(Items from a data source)
+-------+

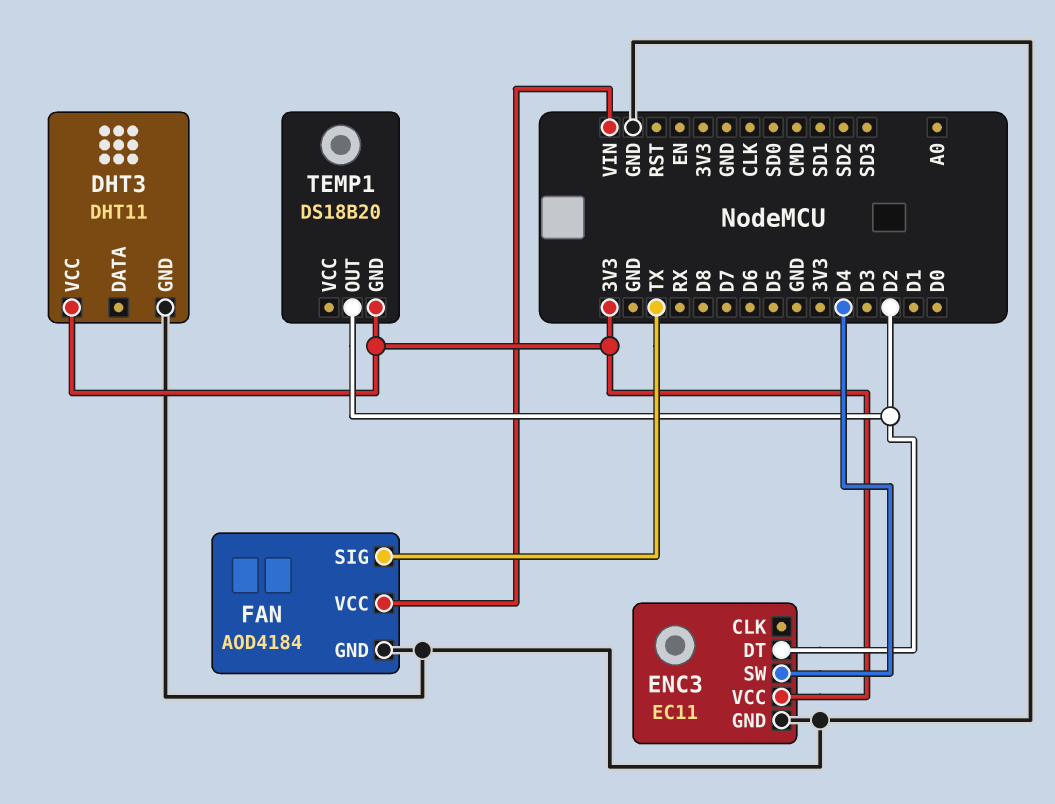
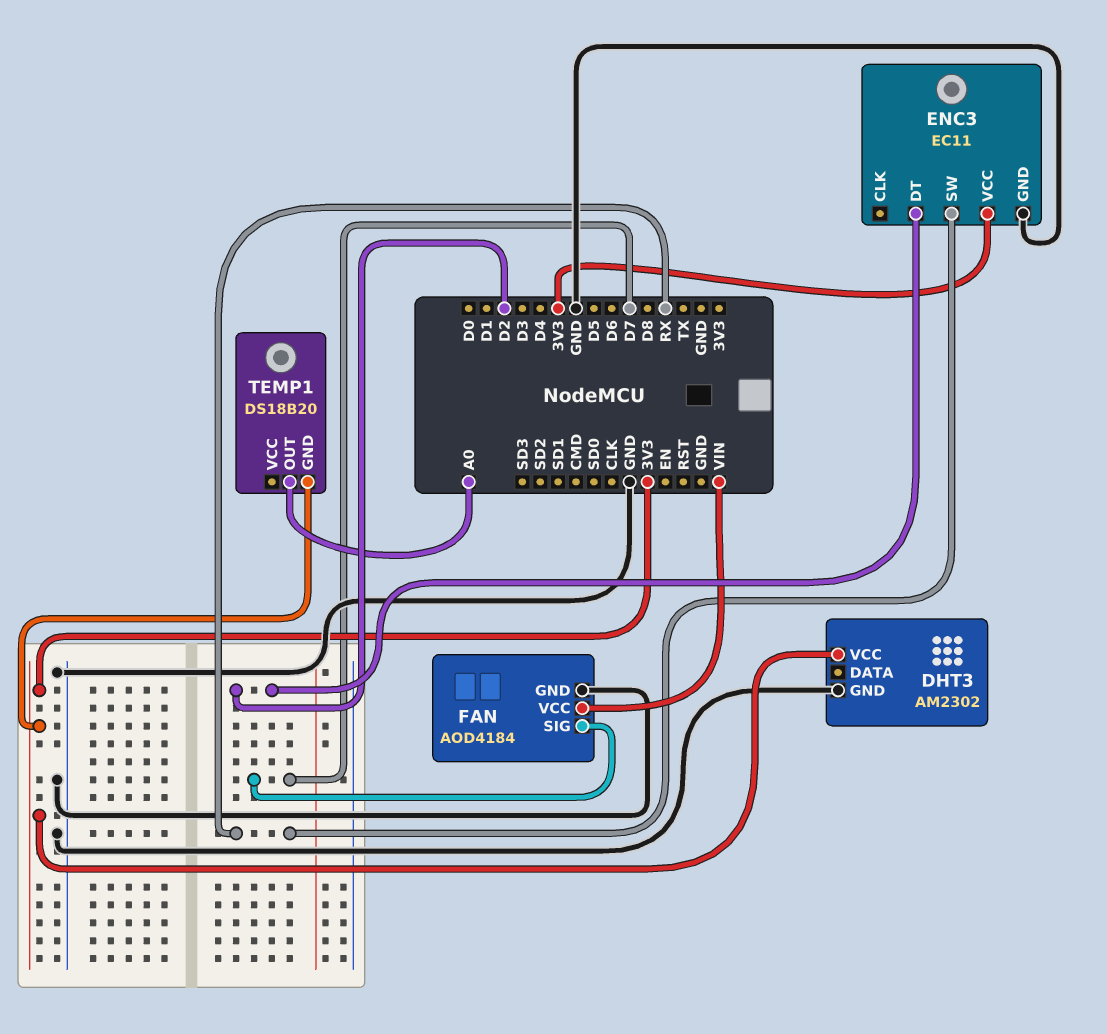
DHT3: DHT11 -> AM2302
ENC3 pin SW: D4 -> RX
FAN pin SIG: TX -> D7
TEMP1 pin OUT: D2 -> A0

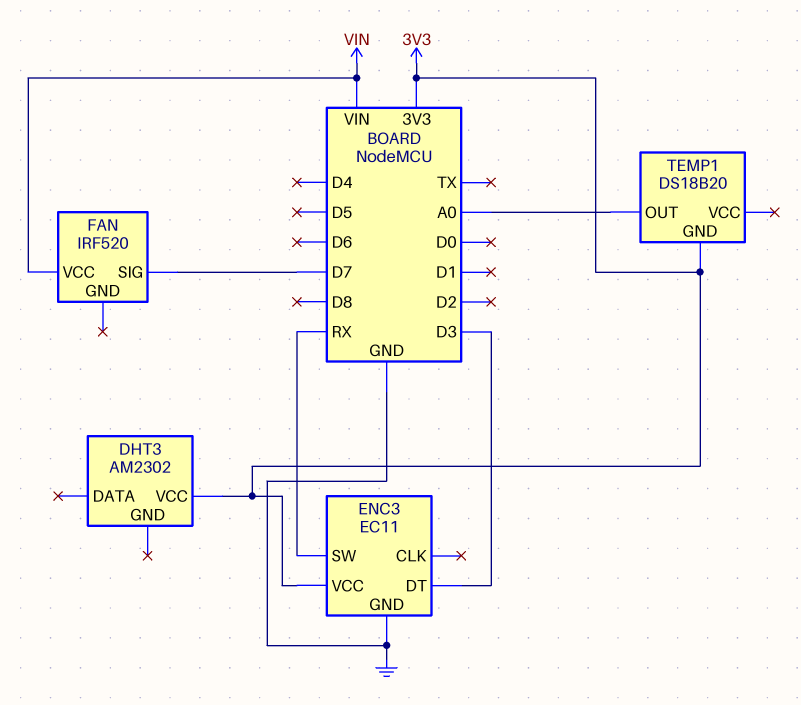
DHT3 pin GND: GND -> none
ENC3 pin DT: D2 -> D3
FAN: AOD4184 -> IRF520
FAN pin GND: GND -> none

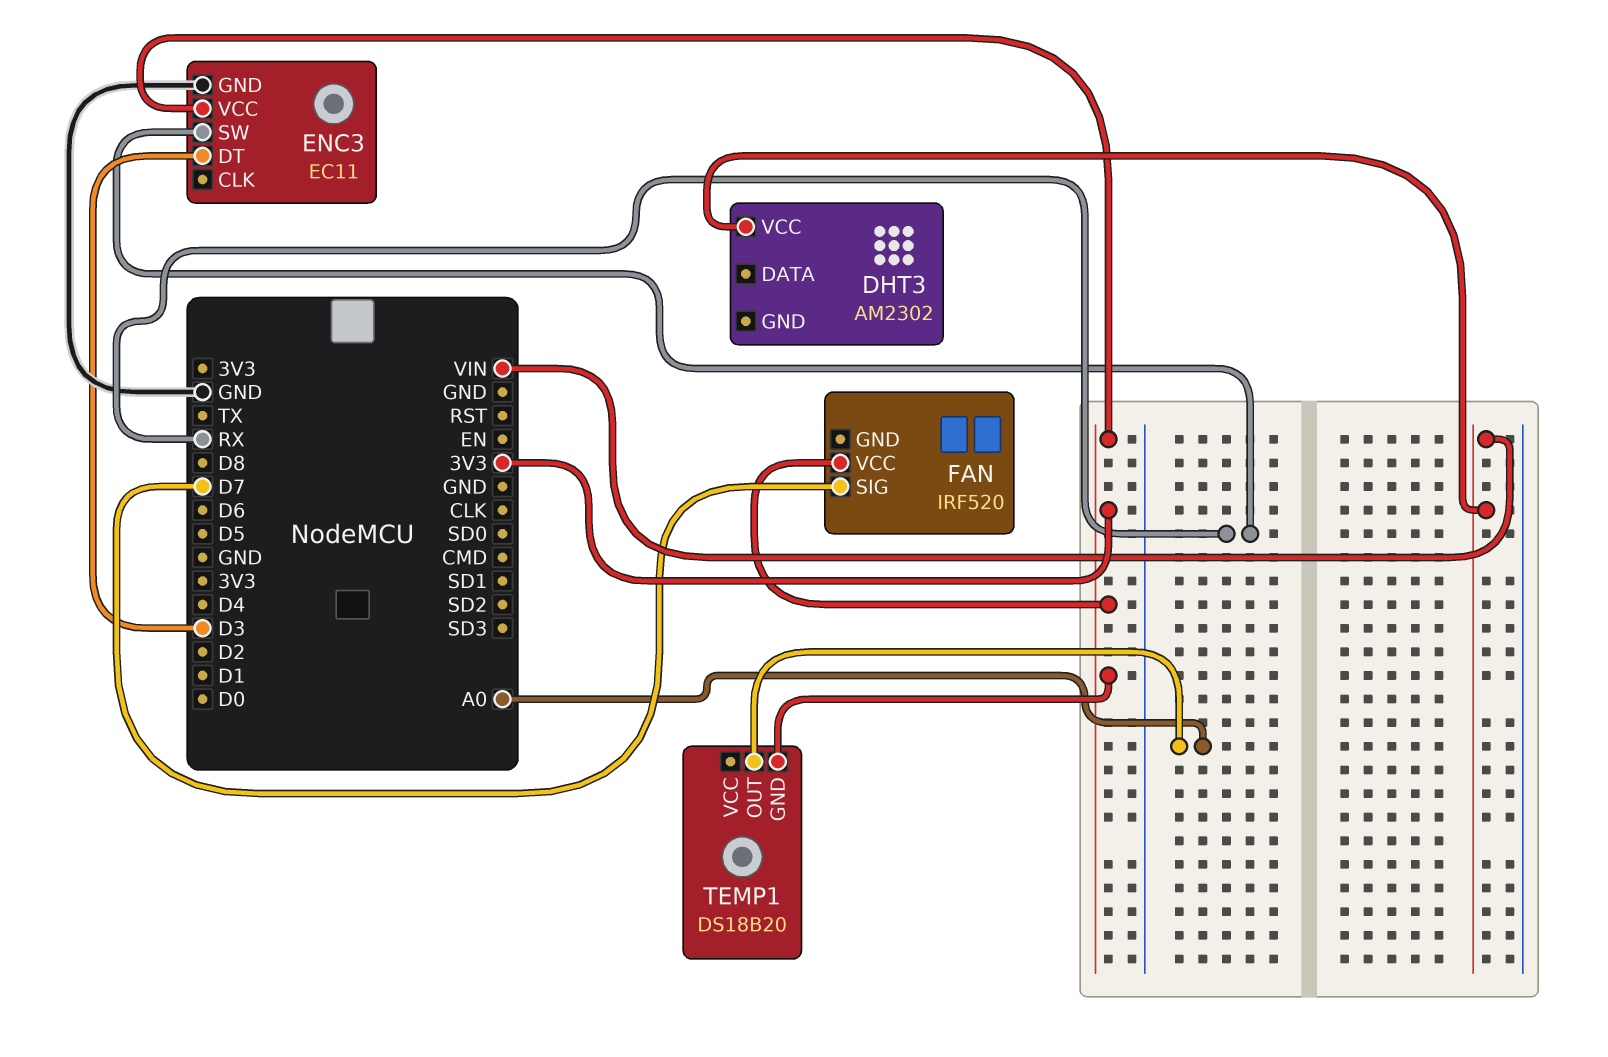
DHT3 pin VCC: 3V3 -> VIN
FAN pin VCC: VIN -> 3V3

+-------+

Instructions for the task: Transcribe all data precisely. Pictures are not copied.

Answer box:
DHT3: DHT11 -> AM2302
ENC3 pin SW: D4 -> RX
FAN pin SIG: TX -> D7
TEMP1 pin OUT: D2 -> A0

DHT3 pin GND: GND -> none
ENC3 pin DT: D2 -> D3
FAN: AOD4184 -> IRF520
FAN pin GND: GND -> none

DHT3 pin VCC: 3V3 -> VIN
FAN pin VCC: VIN -> 3V3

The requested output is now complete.